*** Raw data ***

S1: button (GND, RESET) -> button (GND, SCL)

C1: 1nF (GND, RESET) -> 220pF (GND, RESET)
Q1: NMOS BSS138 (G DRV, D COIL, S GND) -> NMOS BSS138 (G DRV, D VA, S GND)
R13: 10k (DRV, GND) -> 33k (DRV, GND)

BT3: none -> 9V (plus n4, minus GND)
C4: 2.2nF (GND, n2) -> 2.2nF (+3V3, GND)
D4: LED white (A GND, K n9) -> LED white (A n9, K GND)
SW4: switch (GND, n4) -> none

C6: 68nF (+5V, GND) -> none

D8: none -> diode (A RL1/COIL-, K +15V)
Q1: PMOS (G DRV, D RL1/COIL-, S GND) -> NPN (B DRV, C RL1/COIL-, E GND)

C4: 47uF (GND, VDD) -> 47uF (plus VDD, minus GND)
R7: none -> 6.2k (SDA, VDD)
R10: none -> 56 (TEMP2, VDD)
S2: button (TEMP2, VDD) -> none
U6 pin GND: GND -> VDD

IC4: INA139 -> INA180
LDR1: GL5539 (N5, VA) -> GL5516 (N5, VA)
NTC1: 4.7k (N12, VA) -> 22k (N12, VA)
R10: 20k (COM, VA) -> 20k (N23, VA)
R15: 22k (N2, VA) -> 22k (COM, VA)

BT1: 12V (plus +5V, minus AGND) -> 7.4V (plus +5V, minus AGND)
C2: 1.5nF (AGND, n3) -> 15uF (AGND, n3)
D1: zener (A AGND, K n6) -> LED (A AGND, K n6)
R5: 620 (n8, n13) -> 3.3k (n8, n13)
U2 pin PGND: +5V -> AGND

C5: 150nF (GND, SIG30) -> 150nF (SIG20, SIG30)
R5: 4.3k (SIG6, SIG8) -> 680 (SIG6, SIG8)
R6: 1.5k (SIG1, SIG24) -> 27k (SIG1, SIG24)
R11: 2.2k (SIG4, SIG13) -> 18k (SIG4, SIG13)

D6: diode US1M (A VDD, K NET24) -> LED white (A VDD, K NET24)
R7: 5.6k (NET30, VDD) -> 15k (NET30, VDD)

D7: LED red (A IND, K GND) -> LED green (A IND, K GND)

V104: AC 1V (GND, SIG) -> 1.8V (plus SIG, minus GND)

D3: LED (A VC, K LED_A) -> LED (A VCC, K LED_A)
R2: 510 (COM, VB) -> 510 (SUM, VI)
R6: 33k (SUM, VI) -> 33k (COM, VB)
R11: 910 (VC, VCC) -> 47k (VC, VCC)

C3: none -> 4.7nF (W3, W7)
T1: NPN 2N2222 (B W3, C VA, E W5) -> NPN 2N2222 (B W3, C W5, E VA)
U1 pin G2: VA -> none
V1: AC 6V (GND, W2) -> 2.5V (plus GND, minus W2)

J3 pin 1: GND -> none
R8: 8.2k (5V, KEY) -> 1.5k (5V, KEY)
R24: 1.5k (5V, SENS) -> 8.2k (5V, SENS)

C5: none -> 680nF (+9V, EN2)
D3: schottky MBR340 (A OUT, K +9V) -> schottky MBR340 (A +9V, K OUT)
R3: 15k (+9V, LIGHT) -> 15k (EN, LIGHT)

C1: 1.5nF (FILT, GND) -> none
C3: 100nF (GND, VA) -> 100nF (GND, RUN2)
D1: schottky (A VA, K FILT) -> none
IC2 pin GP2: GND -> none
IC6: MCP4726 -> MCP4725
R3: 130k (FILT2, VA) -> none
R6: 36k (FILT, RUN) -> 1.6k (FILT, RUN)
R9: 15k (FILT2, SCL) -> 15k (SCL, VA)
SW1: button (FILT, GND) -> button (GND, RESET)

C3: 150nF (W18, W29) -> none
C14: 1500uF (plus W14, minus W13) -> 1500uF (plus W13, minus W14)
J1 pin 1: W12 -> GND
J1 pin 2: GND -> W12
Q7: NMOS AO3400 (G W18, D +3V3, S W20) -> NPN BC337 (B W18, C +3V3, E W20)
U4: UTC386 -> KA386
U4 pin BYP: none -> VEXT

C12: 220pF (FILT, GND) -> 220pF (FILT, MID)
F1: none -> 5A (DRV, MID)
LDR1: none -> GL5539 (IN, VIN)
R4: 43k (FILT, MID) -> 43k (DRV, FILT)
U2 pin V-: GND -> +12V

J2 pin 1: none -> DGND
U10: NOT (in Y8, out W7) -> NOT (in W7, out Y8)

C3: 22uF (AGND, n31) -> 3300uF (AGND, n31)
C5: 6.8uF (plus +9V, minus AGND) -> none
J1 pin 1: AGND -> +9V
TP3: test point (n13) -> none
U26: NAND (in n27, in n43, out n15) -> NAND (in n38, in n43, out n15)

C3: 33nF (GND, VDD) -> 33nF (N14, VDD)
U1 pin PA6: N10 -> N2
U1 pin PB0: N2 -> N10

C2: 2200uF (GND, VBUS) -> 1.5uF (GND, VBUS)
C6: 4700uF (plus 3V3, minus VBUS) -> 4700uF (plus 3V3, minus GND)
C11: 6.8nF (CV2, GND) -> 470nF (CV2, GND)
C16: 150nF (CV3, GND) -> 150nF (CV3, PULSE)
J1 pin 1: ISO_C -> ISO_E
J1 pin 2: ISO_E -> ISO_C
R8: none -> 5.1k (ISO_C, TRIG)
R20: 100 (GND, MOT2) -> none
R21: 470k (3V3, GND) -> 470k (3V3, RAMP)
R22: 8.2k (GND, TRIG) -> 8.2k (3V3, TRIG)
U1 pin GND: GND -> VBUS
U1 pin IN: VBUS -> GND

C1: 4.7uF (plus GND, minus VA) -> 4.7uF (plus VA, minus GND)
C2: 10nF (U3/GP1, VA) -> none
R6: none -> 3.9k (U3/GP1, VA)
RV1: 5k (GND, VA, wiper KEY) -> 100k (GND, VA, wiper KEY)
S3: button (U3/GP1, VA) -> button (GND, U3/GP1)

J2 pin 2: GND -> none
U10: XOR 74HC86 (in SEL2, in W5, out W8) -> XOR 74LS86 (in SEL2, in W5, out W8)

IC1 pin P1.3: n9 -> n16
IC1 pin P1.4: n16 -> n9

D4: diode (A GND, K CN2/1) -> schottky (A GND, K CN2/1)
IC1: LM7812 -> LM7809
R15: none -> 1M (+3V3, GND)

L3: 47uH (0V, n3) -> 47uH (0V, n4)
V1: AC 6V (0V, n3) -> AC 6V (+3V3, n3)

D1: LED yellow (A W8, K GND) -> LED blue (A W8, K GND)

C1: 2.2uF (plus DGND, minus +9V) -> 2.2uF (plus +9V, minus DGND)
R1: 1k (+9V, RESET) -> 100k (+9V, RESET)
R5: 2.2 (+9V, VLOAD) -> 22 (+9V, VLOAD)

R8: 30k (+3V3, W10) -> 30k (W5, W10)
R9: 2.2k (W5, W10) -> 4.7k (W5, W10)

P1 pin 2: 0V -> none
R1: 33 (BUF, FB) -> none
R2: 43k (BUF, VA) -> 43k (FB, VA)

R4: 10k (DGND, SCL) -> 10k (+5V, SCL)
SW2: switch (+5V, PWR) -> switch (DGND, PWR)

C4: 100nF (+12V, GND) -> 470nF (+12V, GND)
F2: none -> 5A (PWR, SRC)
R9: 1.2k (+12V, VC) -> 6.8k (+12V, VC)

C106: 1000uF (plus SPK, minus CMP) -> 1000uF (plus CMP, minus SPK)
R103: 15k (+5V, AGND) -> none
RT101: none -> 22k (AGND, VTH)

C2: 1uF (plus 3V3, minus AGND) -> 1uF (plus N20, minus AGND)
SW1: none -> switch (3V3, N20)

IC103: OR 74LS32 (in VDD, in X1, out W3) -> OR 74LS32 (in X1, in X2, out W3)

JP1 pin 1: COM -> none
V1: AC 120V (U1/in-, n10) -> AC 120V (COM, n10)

***

The number of lines in the data that hold "switch" must be the entire answer.

[Written reply]:
3